EXERCISE -> Below are the entries; give again exactly the lines from the one mentioning "(541, 85) = (397, 71): none -> purple box" through the one mentioning "(612, 311) = (294, 174): purple", inclusive.

DATA TO EXAMINE ->
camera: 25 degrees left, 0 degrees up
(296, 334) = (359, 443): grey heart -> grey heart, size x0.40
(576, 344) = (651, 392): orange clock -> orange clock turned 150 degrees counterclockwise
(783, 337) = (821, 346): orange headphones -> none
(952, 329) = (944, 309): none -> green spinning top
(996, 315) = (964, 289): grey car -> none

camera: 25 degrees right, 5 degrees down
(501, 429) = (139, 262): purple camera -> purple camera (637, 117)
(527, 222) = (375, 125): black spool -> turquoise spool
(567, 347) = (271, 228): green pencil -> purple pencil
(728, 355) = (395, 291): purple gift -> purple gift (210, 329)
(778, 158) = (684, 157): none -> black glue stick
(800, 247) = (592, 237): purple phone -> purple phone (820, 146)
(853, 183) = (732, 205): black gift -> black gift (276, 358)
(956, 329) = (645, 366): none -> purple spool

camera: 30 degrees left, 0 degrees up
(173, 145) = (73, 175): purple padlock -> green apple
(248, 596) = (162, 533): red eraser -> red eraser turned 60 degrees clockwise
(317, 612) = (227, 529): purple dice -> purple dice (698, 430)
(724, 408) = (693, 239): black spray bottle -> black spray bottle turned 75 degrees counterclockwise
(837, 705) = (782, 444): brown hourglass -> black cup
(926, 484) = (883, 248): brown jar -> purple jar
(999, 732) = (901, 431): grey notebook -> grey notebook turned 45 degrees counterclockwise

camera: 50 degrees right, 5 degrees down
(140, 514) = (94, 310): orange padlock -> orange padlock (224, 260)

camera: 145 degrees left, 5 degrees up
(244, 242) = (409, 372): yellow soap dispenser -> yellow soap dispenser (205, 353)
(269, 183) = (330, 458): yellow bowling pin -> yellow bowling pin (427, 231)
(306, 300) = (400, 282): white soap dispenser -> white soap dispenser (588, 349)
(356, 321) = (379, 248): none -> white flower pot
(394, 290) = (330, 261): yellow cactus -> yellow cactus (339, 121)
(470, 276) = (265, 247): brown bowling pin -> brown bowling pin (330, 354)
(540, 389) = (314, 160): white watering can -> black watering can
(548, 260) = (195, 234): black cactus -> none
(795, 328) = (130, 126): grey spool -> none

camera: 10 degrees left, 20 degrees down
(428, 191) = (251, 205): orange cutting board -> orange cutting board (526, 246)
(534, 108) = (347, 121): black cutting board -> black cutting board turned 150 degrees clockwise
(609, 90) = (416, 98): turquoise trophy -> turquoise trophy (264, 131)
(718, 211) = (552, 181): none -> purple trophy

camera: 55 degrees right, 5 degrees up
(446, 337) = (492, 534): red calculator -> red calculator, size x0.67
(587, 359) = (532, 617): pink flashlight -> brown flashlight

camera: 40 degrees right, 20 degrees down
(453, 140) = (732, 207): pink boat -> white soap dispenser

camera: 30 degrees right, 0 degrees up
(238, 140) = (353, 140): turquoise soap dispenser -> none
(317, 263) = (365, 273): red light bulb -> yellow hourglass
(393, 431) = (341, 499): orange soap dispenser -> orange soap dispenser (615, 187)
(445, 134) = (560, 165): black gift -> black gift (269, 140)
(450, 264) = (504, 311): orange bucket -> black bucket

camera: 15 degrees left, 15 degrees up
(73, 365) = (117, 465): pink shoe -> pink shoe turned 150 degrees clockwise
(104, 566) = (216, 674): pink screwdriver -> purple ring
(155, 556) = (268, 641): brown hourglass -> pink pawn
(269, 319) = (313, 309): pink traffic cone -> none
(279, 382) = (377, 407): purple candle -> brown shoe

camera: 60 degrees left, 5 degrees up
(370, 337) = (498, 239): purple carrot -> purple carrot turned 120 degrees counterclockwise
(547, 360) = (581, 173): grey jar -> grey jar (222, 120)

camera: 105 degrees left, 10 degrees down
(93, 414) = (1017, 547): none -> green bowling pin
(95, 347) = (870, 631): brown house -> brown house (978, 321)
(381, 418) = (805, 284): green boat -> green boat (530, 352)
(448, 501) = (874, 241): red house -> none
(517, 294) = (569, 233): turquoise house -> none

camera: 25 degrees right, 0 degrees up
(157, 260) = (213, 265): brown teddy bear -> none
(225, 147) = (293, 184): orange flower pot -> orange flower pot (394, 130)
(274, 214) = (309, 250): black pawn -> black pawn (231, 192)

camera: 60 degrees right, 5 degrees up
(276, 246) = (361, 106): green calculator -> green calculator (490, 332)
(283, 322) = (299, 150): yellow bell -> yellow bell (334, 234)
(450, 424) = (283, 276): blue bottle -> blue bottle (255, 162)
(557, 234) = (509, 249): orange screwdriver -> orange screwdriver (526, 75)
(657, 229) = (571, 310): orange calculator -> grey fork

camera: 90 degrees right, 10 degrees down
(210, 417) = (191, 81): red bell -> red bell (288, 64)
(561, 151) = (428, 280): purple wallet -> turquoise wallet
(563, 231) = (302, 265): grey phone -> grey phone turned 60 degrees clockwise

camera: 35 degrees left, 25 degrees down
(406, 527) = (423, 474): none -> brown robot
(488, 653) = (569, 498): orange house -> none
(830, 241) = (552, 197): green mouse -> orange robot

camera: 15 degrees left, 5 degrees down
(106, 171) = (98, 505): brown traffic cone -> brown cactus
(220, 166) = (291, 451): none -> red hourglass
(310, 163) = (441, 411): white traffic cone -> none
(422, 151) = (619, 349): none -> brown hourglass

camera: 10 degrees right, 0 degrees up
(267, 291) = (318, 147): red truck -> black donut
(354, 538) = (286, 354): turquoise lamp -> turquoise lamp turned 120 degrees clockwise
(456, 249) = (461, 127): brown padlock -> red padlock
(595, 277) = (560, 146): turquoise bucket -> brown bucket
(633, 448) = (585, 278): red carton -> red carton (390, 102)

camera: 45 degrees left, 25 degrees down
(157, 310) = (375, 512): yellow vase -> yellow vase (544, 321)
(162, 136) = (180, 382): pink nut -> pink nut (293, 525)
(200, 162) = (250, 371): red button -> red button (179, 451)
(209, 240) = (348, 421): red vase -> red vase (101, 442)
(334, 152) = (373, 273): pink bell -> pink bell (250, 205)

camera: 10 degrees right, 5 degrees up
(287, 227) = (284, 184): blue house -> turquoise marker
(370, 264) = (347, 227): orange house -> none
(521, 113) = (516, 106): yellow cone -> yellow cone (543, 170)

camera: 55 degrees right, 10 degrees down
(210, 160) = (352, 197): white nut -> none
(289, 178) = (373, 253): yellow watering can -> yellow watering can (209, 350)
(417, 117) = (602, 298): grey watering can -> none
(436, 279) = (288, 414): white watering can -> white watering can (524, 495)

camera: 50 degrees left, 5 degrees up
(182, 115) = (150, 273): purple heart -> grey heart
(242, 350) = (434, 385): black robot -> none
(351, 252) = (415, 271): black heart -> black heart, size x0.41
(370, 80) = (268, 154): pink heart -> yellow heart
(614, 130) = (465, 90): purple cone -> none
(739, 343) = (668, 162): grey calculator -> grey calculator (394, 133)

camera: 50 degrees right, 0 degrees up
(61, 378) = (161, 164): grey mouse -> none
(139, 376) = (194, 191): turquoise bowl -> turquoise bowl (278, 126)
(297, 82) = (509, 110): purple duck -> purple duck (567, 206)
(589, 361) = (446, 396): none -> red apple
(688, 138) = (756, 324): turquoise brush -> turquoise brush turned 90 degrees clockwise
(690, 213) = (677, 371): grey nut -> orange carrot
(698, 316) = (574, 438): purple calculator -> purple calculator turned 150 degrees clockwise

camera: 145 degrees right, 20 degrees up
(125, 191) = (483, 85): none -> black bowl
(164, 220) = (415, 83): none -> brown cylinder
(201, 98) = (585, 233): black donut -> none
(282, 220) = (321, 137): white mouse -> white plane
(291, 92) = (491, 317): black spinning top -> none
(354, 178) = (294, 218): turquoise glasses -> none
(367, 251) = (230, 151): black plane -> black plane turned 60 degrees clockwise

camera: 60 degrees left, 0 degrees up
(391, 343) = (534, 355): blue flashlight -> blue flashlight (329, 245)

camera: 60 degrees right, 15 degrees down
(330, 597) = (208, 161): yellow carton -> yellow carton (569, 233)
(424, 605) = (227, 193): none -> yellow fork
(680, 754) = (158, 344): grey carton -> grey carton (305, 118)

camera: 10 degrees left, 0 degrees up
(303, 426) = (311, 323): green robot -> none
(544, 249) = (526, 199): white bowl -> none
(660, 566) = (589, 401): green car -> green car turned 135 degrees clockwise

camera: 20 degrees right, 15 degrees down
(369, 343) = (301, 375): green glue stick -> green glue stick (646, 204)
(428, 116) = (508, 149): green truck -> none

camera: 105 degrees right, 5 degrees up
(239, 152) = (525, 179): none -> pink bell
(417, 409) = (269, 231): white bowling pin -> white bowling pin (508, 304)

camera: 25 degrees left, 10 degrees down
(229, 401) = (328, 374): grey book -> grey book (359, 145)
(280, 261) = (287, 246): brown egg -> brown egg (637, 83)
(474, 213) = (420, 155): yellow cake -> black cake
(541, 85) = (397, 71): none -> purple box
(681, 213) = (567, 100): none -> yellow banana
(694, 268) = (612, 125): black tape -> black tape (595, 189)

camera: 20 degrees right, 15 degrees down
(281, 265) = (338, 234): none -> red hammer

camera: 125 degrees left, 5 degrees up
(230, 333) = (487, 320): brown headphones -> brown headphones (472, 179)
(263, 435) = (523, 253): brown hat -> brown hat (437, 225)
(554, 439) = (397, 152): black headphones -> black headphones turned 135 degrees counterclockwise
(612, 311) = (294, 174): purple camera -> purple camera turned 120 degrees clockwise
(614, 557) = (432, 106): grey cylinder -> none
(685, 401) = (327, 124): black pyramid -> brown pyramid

ANSWER SPACE ->
(541, 85) = (397, 71): none -> purple box
(681, 213) = (567, 100): none -> yellow banana
(694, 268) = (612, 125): black tape -> black tape (595, 189)

camera: 20 degrees right, 15 degrees down
(281, 265) = (338, 234): none -> red hammer

camera: 125 degrees left, 5 degrees up
(230, 333) = (487, 320): brown headphones -> brown headphones (472, 179)
(263, 435) = (523, 253): brown hat -> brown hat (437, 225)
(554, 439) = (397, 152): black headphones -> black headphones turned 135 degrees counterclockwise
(612, 311) = (294, 174): purple camera -> purple camera turned 120 degrees clockwise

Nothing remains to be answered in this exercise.